» **EXERCISE DETAILS**
Whenever the string "plus" turns up in a line of the data below, copy that line.

(Records from a data source)
★ ★ ★ ★ ★ ★ ★
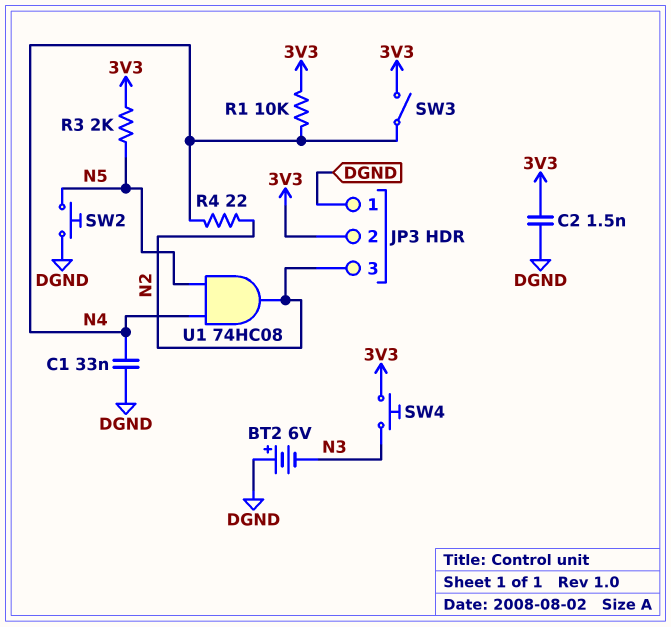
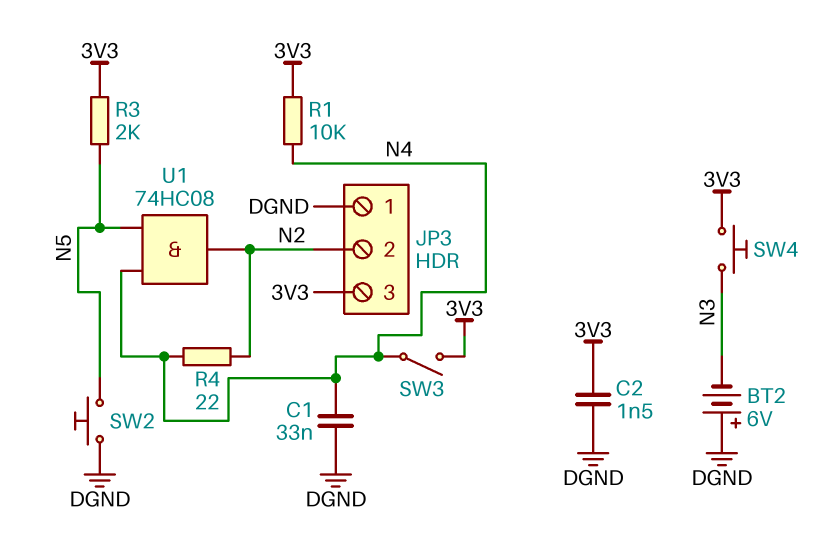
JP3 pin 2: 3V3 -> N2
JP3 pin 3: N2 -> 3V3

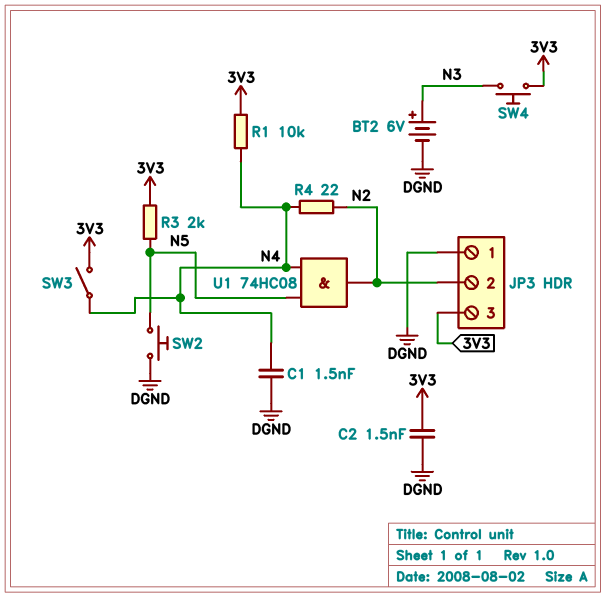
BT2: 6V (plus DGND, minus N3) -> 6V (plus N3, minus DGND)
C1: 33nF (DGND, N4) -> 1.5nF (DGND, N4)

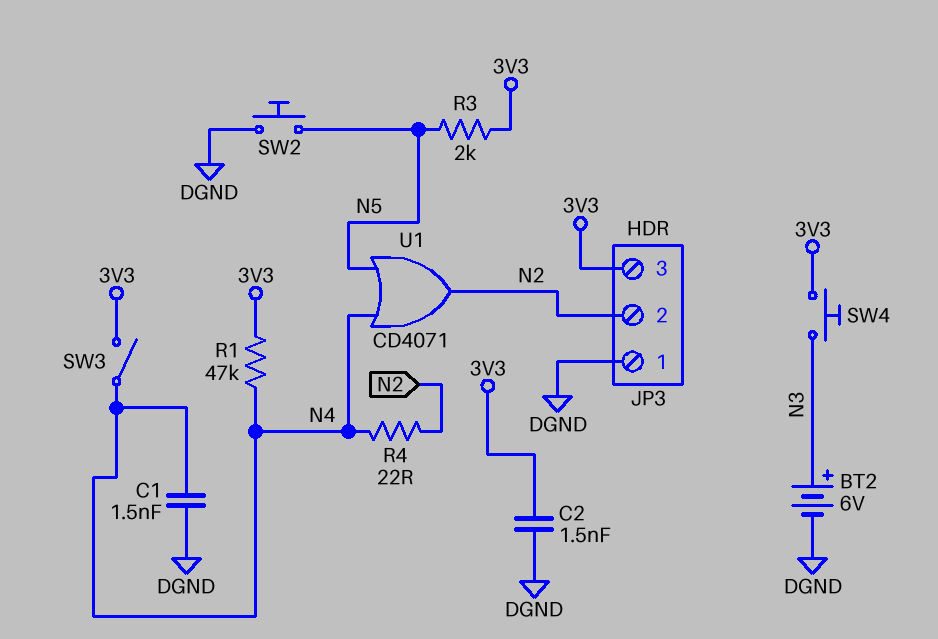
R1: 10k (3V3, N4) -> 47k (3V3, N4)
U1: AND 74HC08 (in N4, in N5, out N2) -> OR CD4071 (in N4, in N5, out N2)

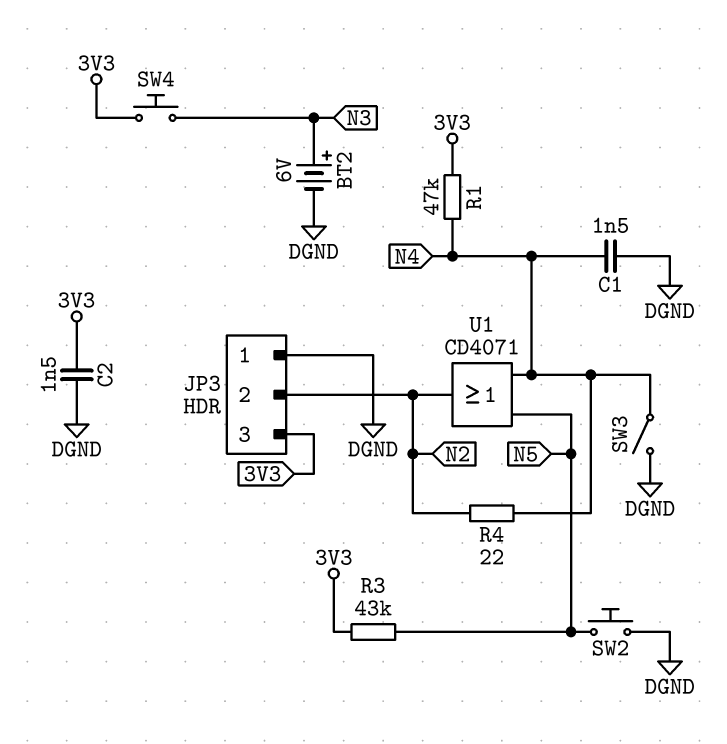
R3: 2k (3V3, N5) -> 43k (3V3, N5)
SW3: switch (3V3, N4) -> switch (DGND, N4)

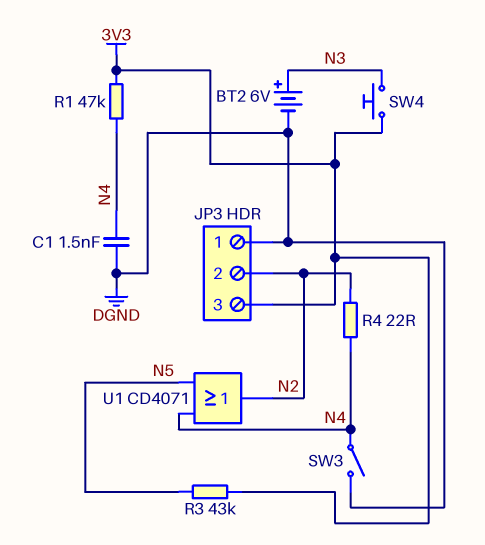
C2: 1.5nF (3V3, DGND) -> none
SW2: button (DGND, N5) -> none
★ ★ ★ ★ ★ ★ ★
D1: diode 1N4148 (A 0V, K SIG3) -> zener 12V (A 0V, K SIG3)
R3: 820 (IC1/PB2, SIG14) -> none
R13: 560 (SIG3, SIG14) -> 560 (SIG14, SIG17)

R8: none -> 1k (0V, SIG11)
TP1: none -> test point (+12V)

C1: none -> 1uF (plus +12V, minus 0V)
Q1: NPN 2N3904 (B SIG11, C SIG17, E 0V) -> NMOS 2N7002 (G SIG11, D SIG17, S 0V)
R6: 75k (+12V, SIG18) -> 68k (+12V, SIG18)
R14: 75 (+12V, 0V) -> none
★ ★ ★ ★ ★ ★ ★
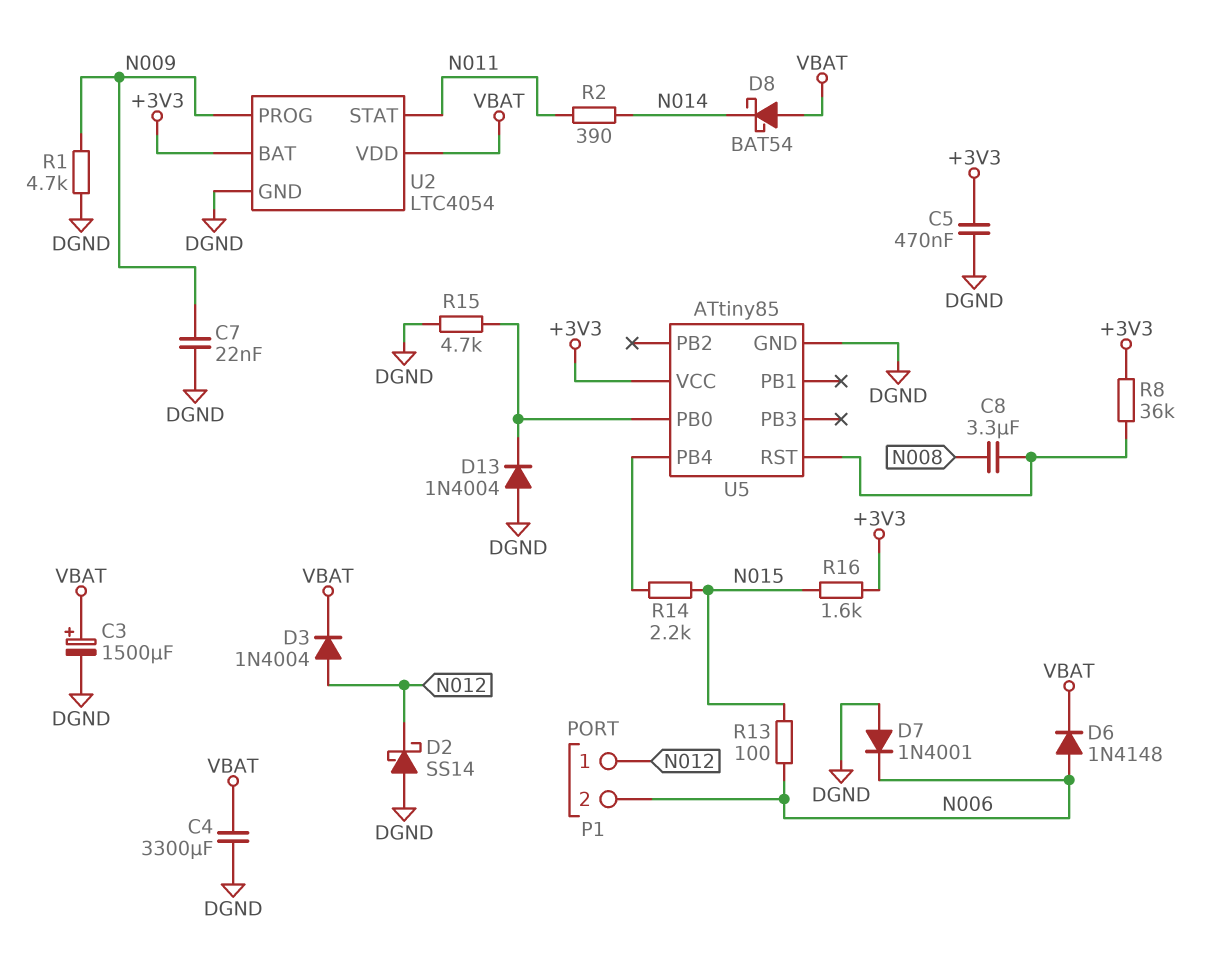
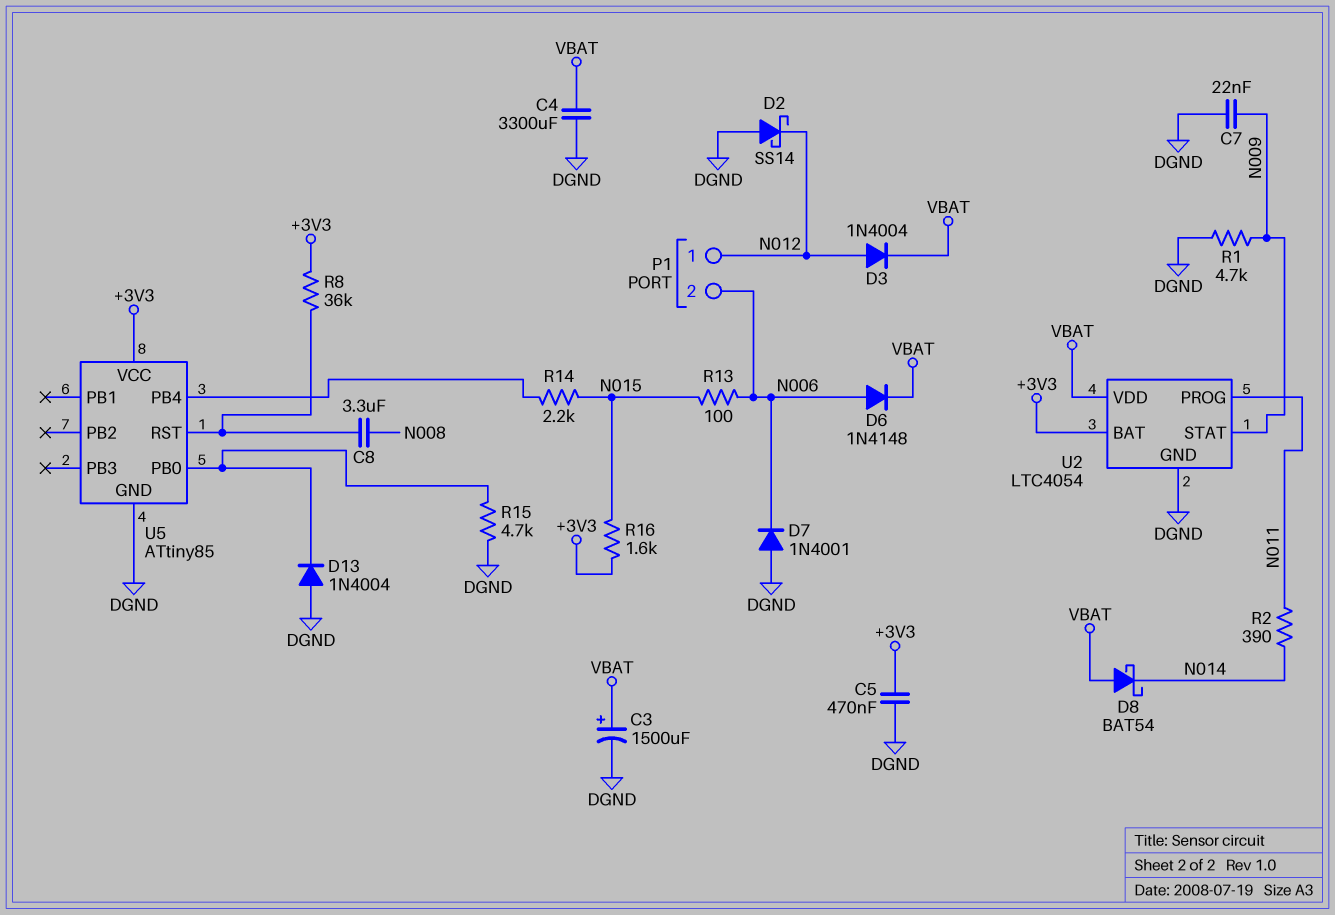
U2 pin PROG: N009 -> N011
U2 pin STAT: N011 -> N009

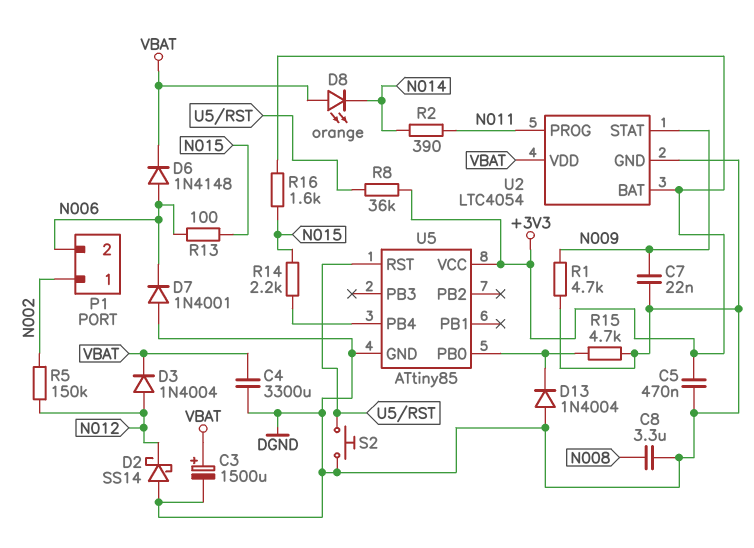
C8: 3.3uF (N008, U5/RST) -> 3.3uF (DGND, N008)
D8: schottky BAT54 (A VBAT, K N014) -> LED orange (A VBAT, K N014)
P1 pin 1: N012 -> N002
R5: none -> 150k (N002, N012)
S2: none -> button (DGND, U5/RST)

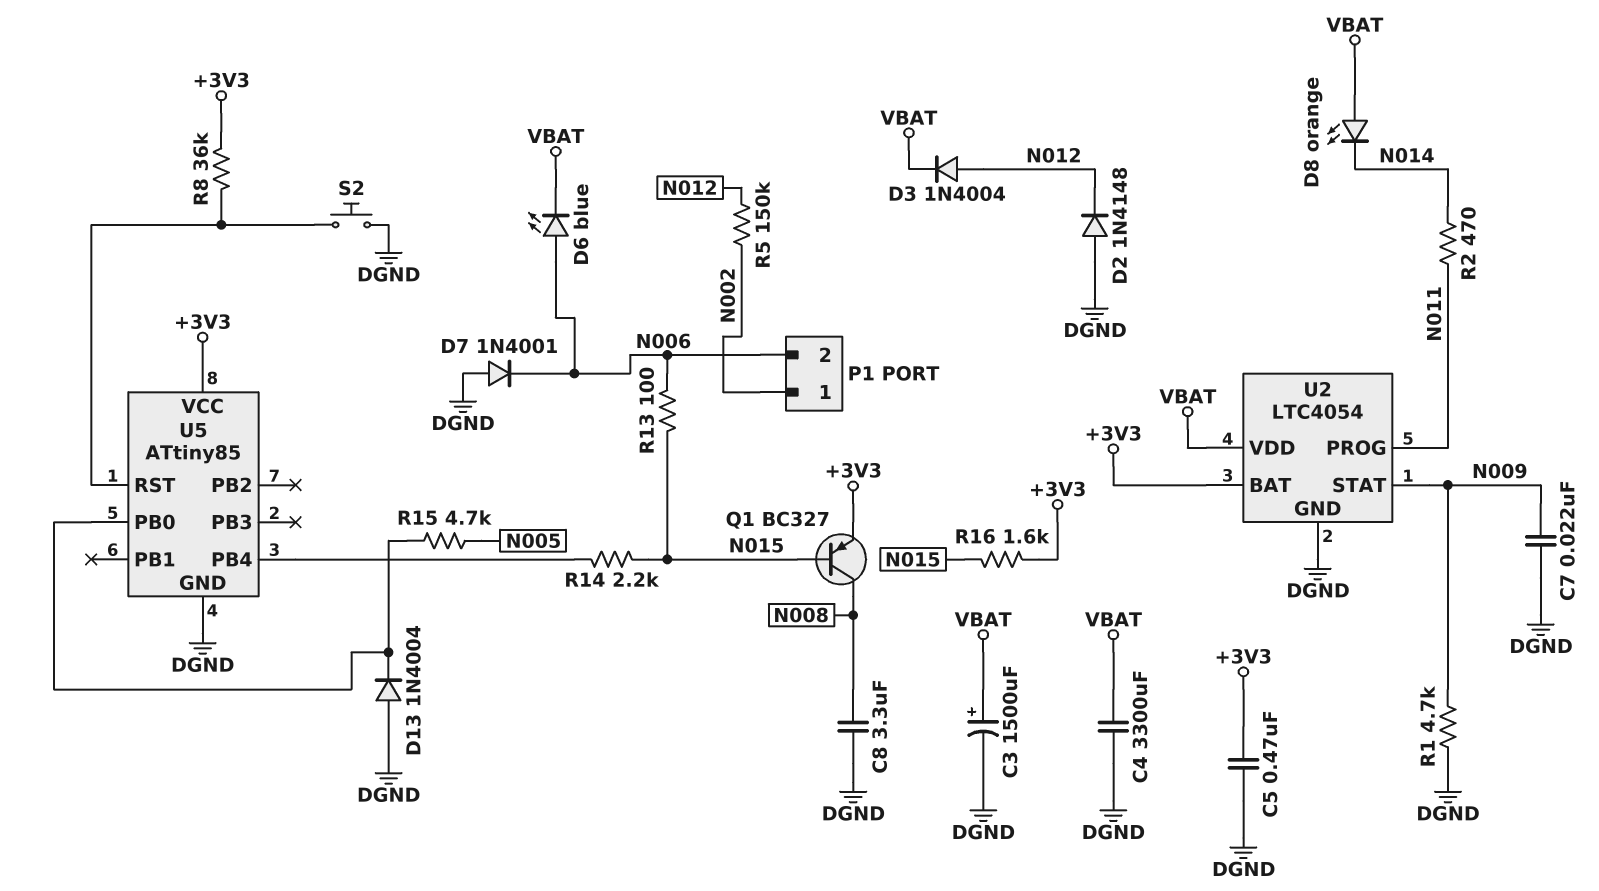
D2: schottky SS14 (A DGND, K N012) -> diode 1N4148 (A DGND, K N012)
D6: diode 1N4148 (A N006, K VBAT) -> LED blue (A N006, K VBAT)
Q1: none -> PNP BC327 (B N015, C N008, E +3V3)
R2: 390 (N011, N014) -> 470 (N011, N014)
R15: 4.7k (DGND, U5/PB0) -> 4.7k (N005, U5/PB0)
★ ★ ★ ★ ★ ★ ★
» **SOLVED PROBLEM**
BT2: 6V (plus DGND, minus N3) -> 6V (plus N3, minus DGND)
C1: none -> 1uF (plus +12V, minus 0V)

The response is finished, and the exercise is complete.